ABOUT THIS EXERCISE =>
With the string "marron" as the filter, copy each matching line from the records.
___
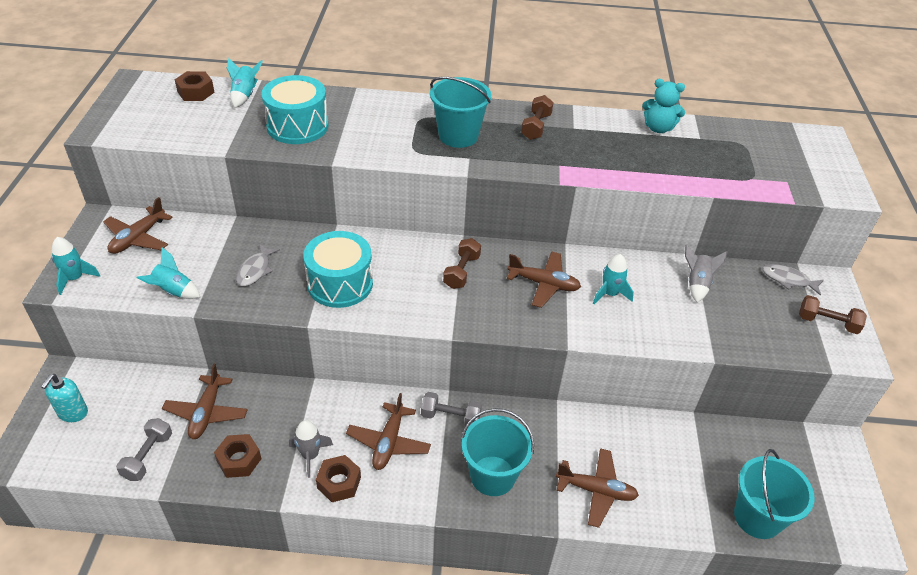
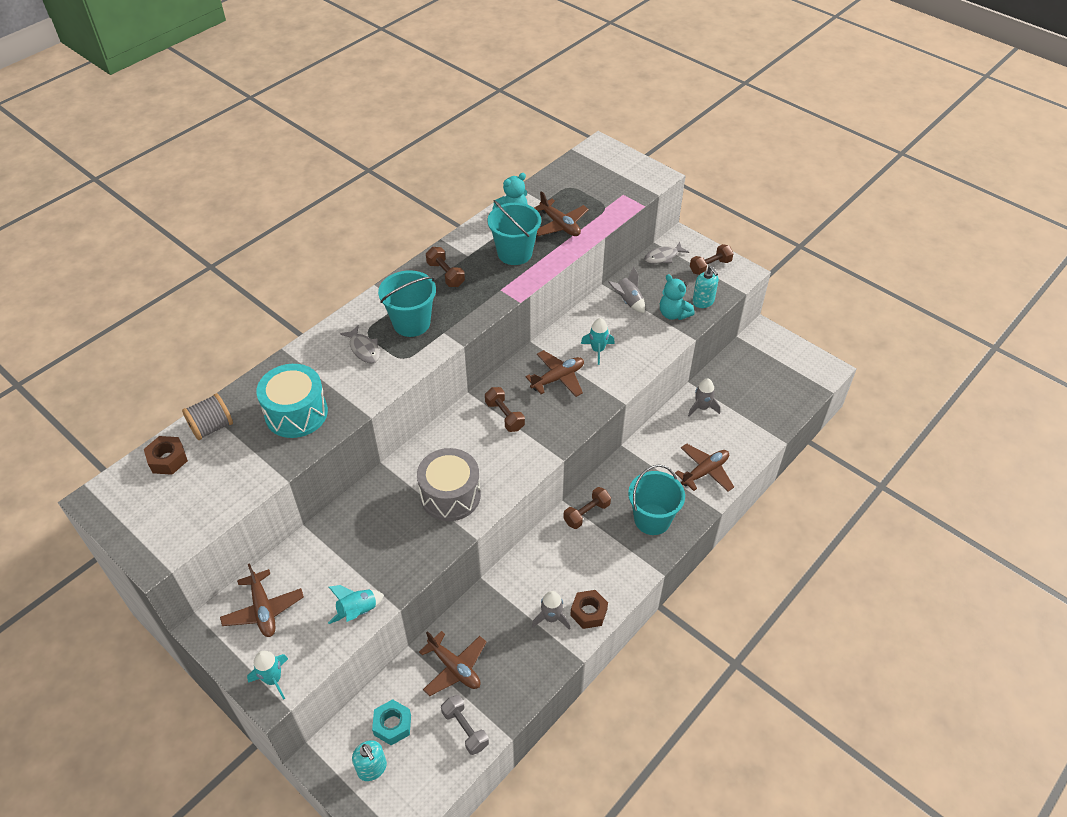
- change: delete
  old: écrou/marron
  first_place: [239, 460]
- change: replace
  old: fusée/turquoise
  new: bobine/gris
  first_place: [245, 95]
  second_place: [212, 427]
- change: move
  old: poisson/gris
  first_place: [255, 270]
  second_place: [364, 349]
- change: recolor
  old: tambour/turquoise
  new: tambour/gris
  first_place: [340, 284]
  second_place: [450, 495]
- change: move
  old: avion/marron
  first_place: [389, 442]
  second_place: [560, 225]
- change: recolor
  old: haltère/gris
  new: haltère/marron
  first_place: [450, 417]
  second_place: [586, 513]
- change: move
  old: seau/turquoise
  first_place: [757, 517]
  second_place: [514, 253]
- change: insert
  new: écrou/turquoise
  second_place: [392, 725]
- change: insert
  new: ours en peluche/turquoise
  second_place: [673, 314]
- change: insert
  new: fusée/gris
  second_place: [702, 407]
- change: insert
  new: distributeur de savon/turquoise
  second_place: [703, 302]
___
COMPLETED EXERCISE =>
  old: écrou/marron
  old: avion/marron
  new: haltère/marron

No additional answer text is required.